§ **Dataset items**:

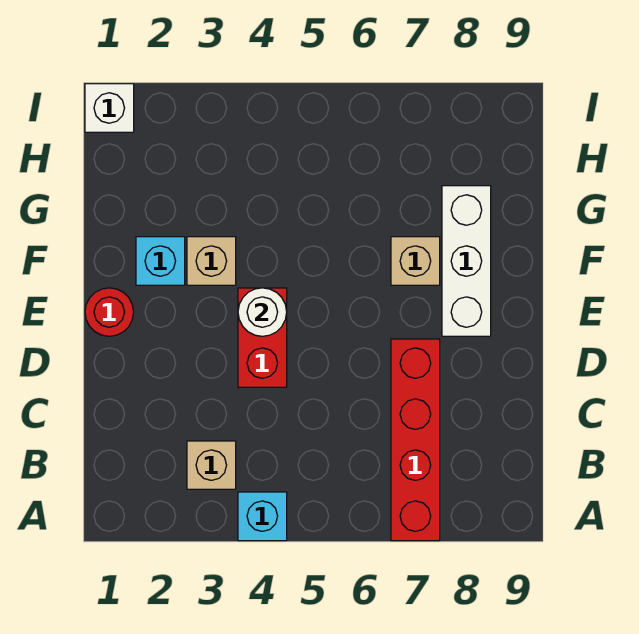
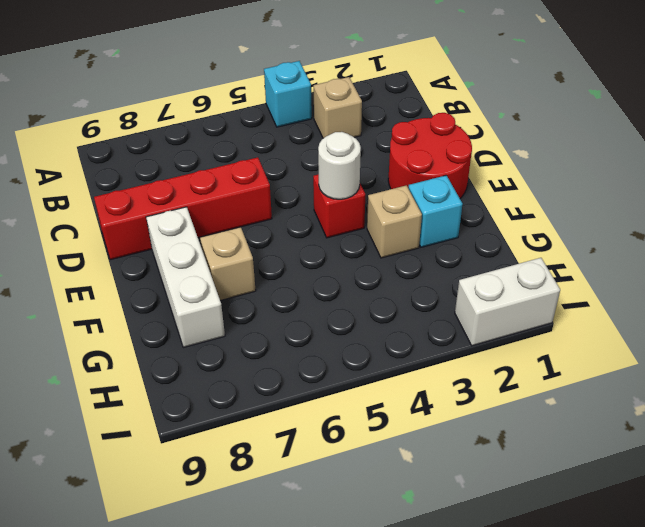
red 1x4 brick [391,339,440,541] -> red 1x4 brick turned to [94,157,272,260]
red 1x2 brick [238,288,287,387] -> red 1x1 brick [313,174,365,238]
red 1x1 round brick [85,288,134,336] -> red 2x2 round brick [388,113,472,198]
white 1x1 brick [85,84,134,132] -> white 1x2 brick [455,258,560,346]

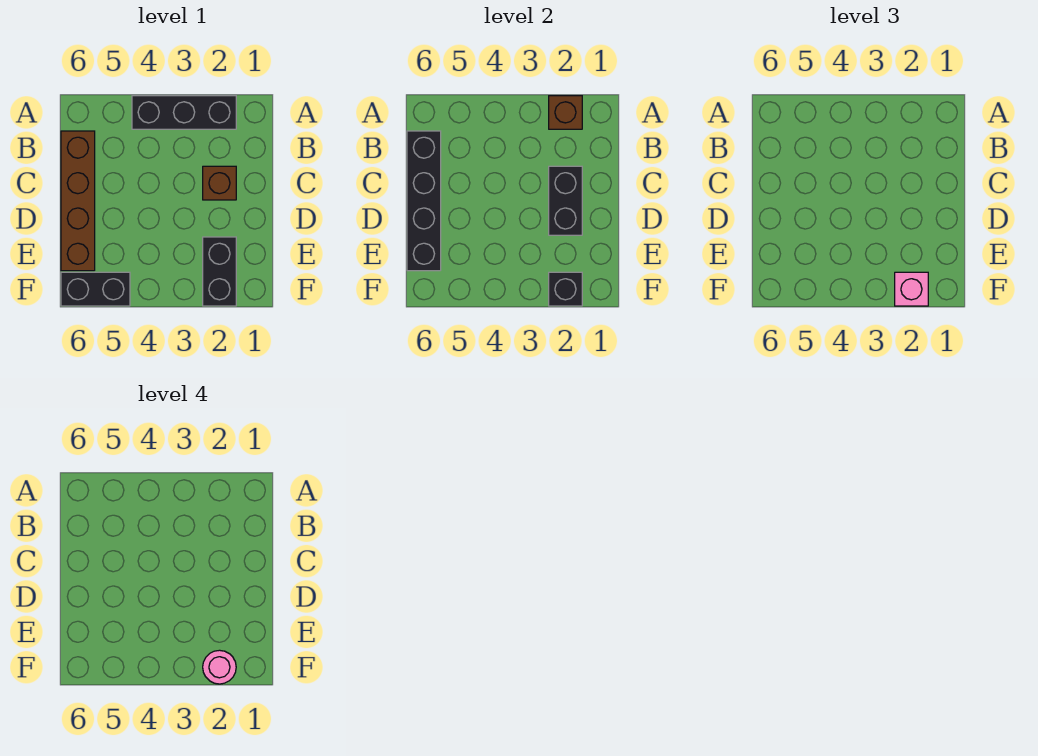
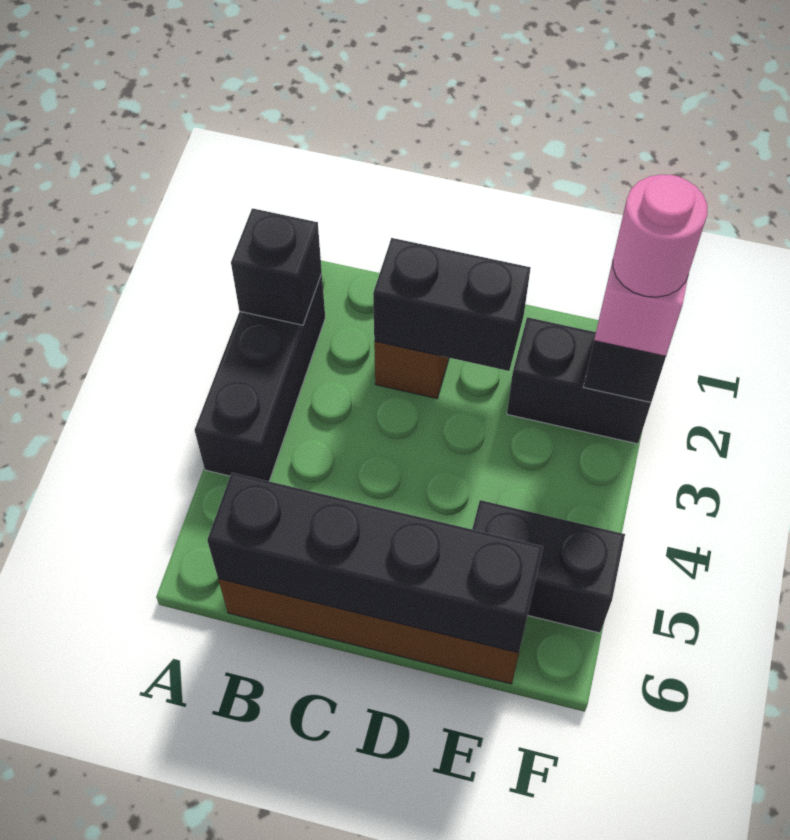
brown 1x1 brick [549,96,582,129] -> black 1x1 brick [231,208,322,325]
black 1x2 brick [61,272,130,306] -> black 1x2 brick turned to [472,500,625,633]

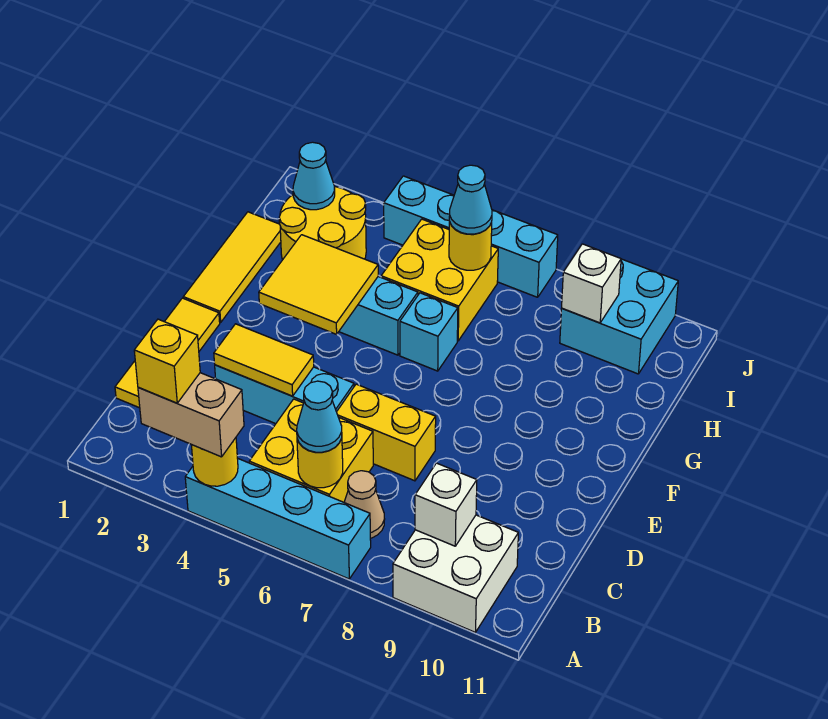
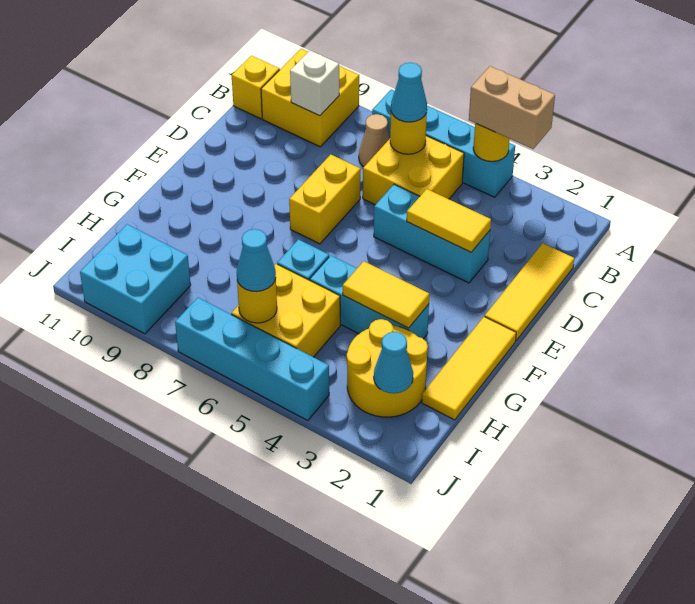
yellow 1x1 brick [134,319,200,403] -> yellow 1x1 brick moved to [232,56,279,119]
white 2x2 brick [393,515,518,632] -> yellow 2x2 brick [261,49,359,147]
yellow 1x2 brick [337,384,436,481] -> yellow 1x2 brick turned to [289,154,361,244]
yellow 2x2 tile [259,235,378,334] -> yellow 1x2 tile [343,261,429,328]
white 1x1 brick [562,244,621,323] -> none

§ **Exercise aim**: Write the records out exactly, dropping every image.

§ **Result of the task**:
red 1x4 brick [391,339,440,541] -> red 1x4 brick turned to [94,157,272,260]
red 1x2 brick [238,288,287,387] -> red 1x1 brick [313,174,365,238]
red 1x1 round brick [85,288,134,336] -> red 2x2 round brick [388,113,472,198]
white 1x1 brick [85,84,134,132] -> white 1x2 brick [455,258,560,346]

brown 1x1 brick [549,96,582,129] -> black 1x1 brick [231,208,322,325]
black 1x2 brick [61,272,130,306] -> black 1x2 brick turned to [472,500,625,633]

yellow 1x1 brick [134,319,200,403] -> yellow 1x1 brick moved to [232,56,279,119]
white 2x2 brick [393,515,518,632] -> yellow 2x2 brick [261,49,359,147]
yellow 1x2 brick [337,384,436,481] -> yellow 1x2 brick turned to [289,154,361,244]
yellow 2x2 tile [259,235,378,334] -> yellow 1x2 tile [343,261,429,328]
white 1x1 brick [562,244,621,323] -> none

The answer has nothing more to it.